Dataset:
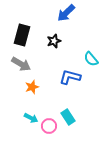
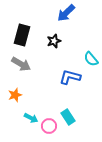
orange star: moved 17 px left, 8 px down
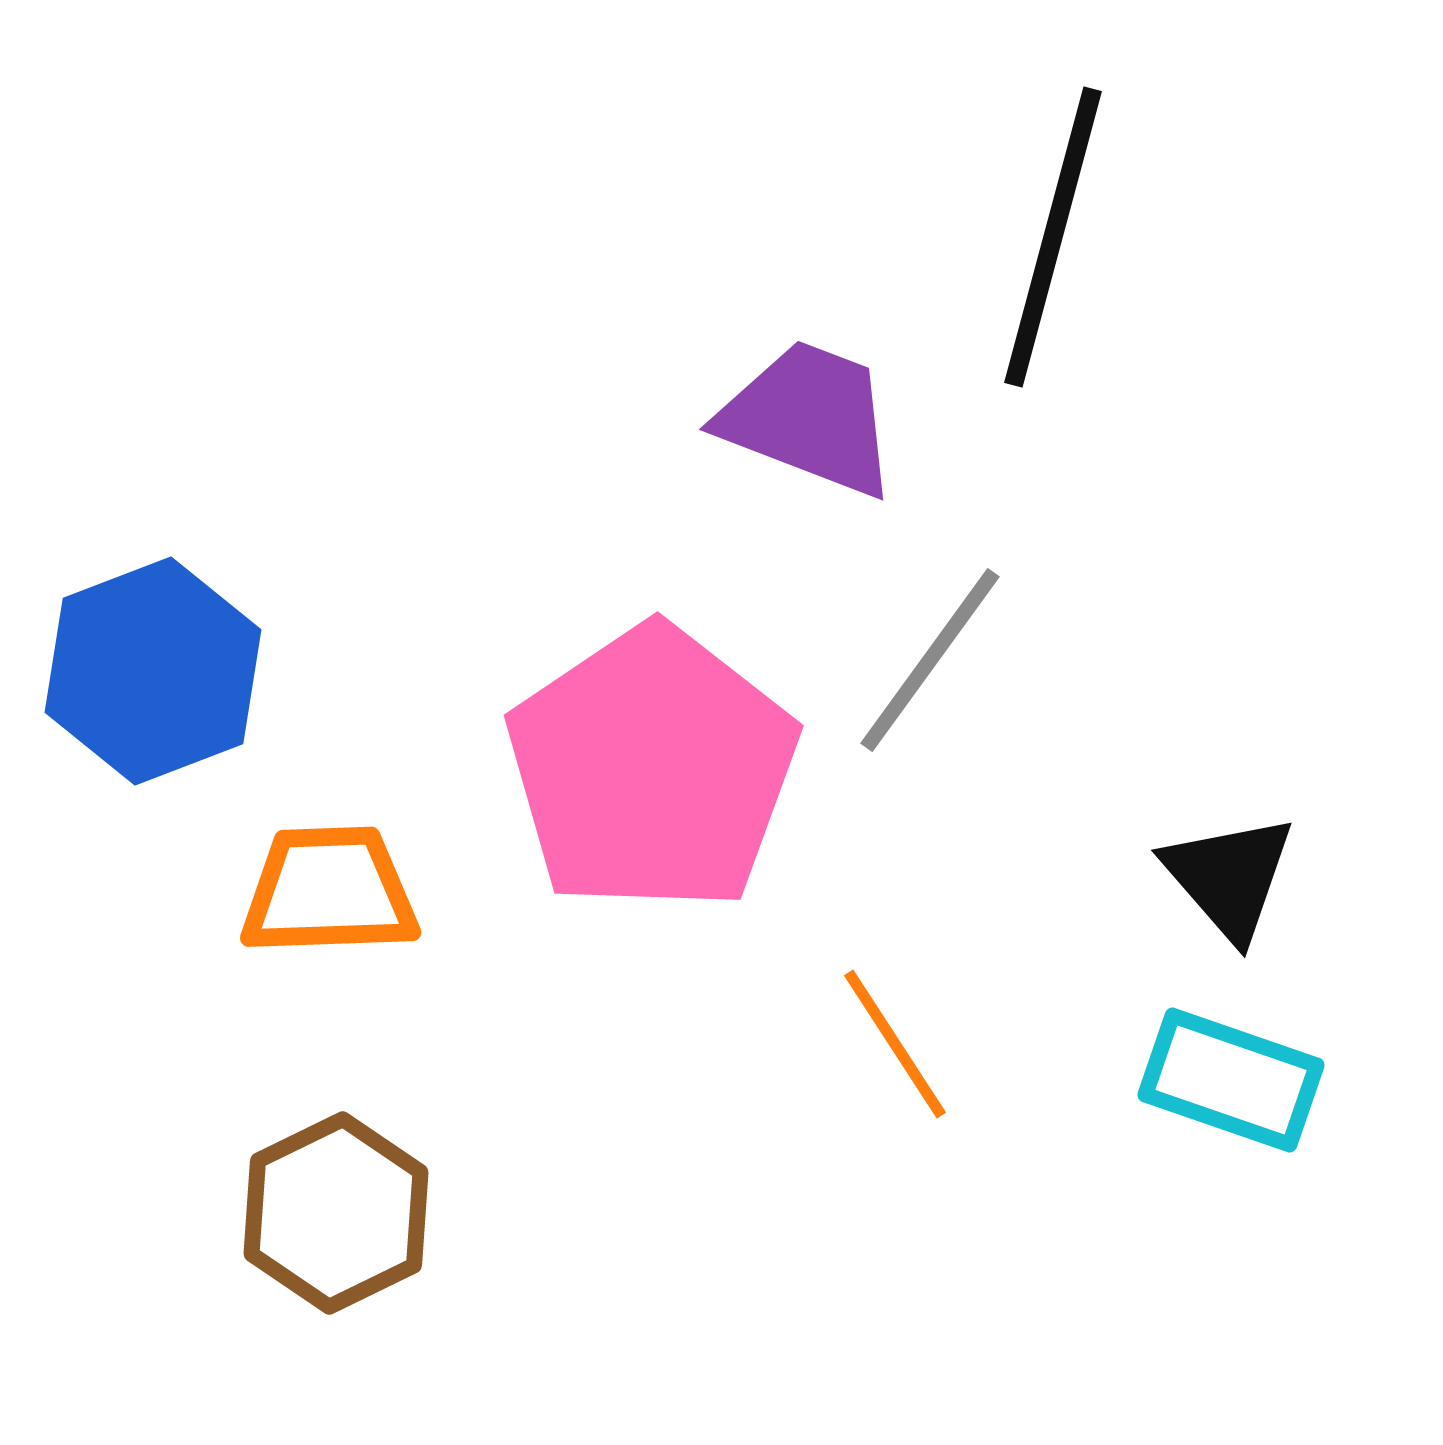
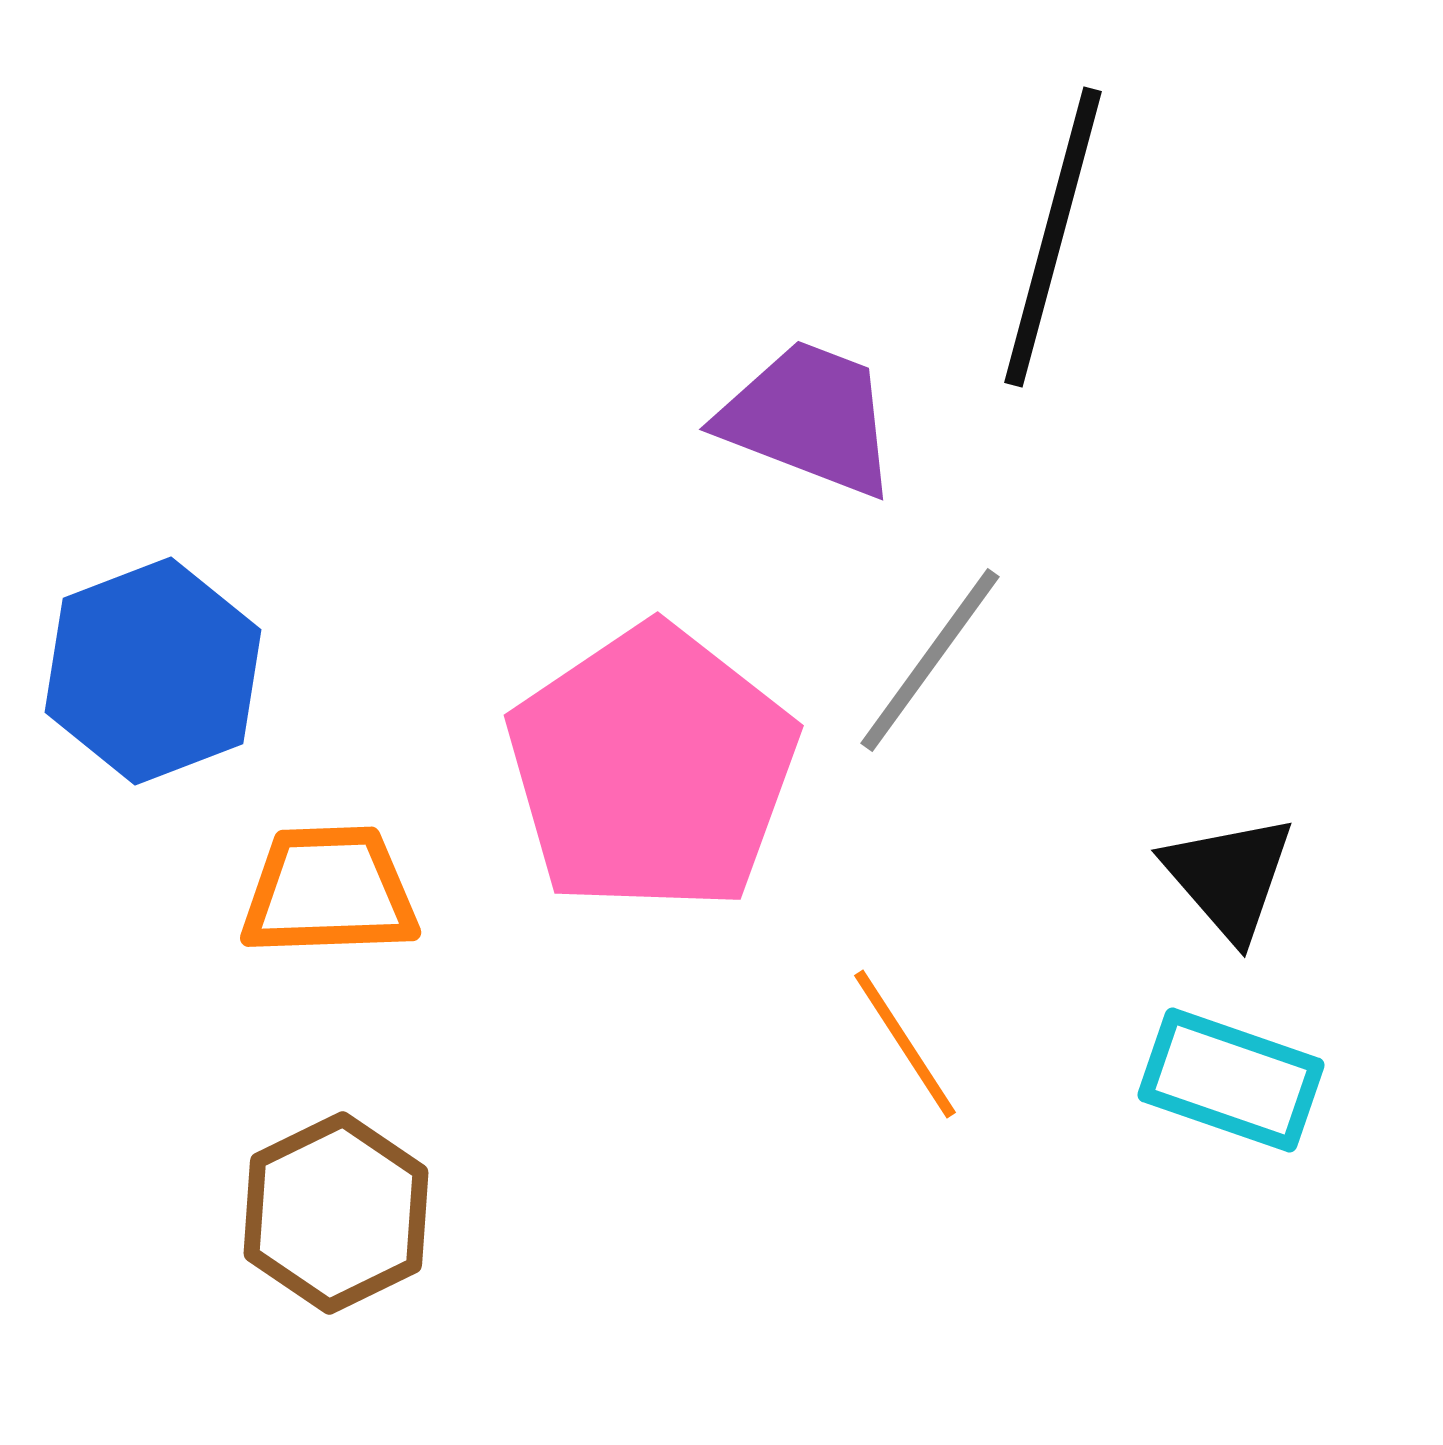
orange line: moved 10 px right
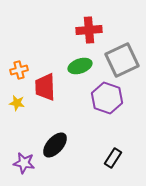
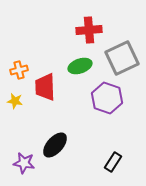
gray square: moved 2 px up
yellow star: moved 2 px left, 2 px up
black rectangle: moved 4 px down
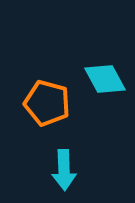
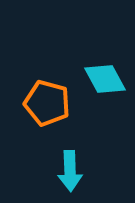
cyan arrow: moved 6 px right, 1 px down
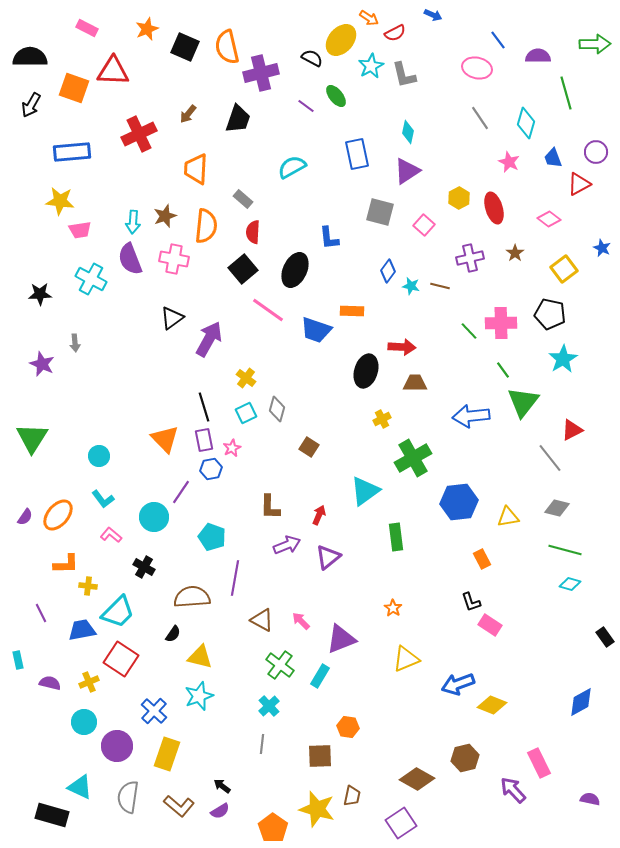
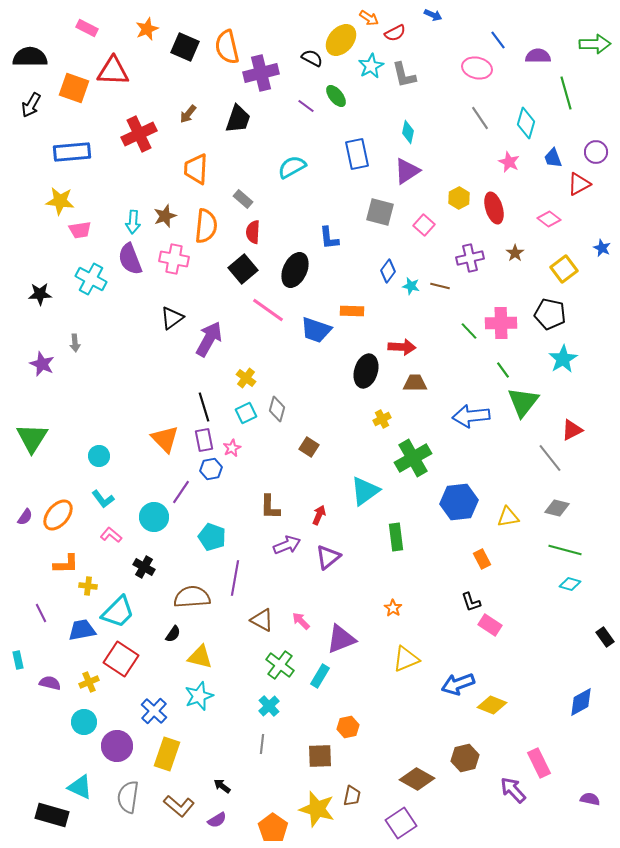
orange hexagon at (348, 727): rotated 20 degrees counterclockwise
purple semicircle at (220, 811): moved 3 px left, 9 px down
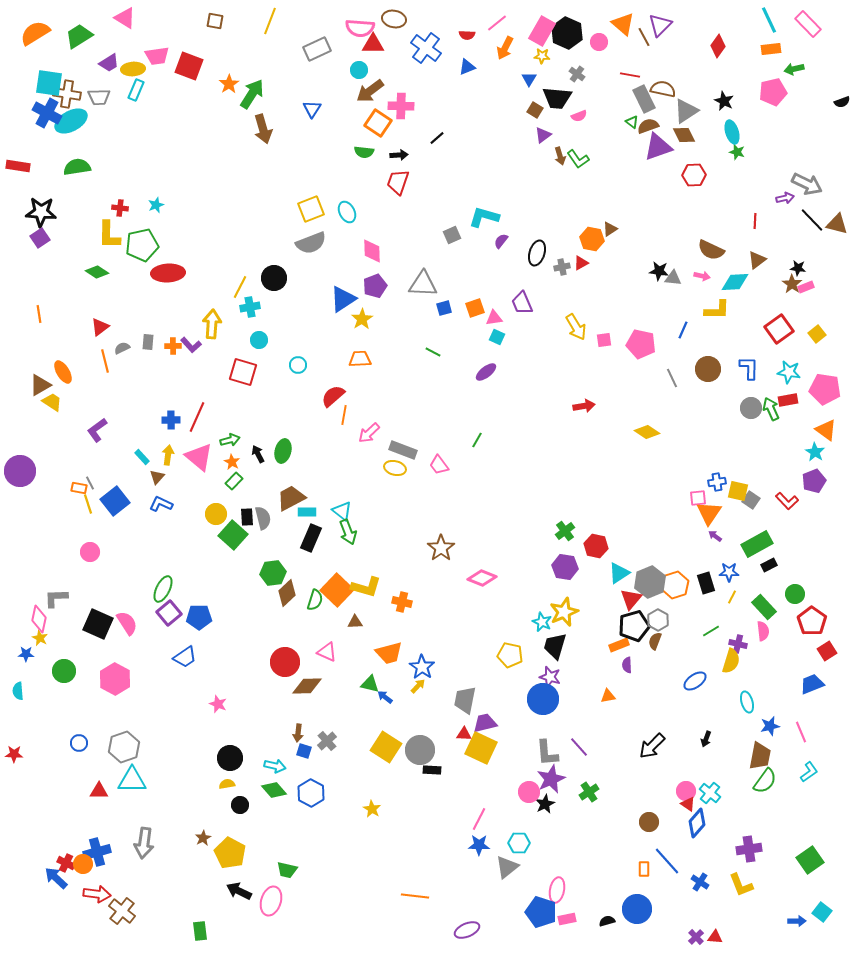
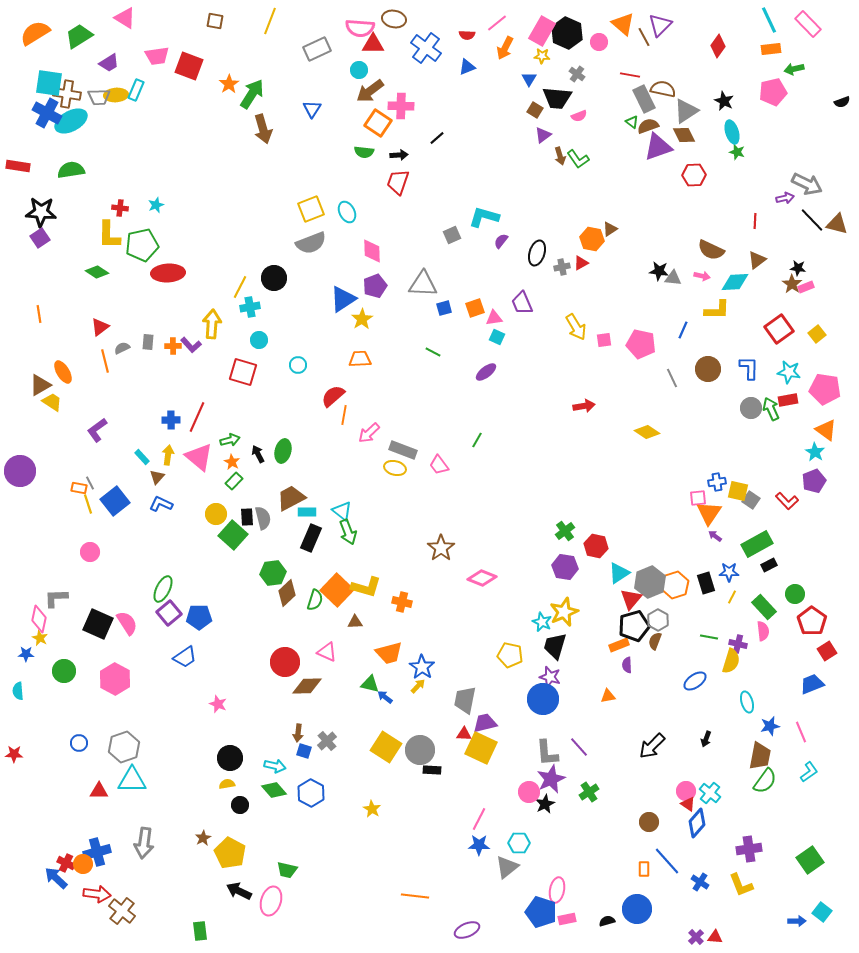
yellow ellipse at (133, 69): moved 17 px left, 26 px down
green semicircle at (77, 167): moved 6 px left, 3 px down
green line at (711, 631): moved 2 px left, 6 px down; rotated 42 degrees clockwise
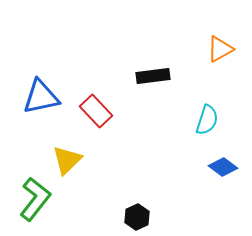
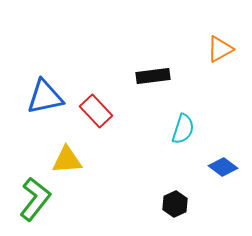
blue triangle: moved 4 px right
cyan semicircle: moved 24 px left, 9 px down
yellow triangle: rotated 40 degrees clockwise
black hexagon: moved 38 px right, 13 px up
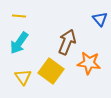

The problem: Output each line of the listing above, word for word, from the one holding "green semicircle at" through the last line, both included; omit the pictures.

Answer space:
green semicircle at (77, 167): moved 6 px left, 3 px down
green line at (711, 631): moved 2 px left, 6 px down; rotated 42 degrees clockwise
blue triangle: moved 4 px right
cyan semicircle: moved 24 px left, 9 px down
yellow triangle: rotated 40 degrees clockwise
black hexagon: moved 38 px right, 13 px up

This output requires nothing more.